▸ Task description
Your answer must be the full listing, word for word, with no images in it.

▸ The data
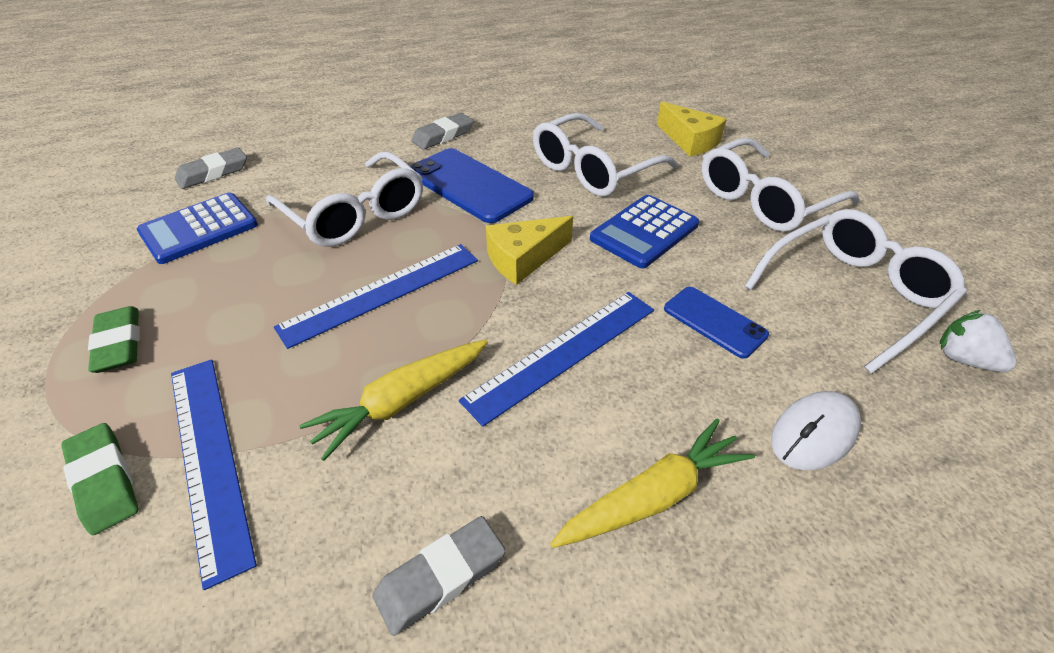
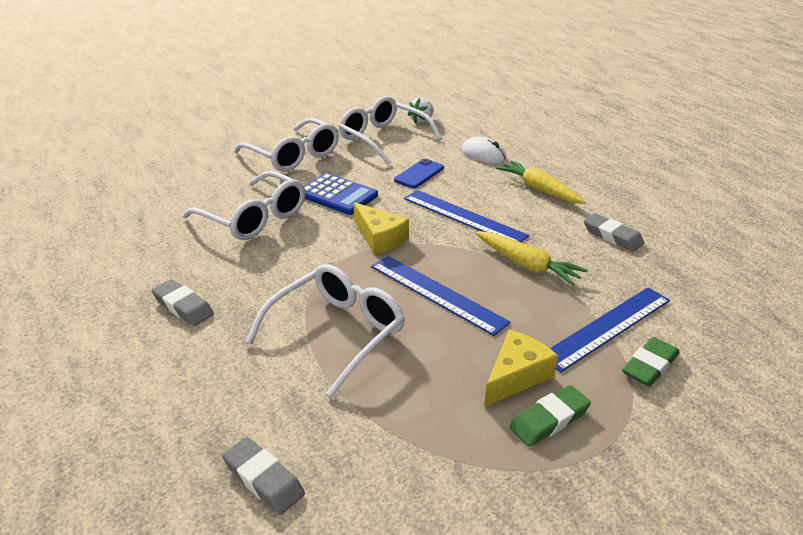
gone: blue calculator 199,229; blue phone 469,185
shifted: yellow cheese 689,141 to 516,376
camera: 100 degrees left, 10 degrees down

▸ Your response
gone: blue calculator 199,229; blue phone 469,185
shifted: yellow cheese 689,141 to 516,376
camera: 100 degrees left, 10 degrees down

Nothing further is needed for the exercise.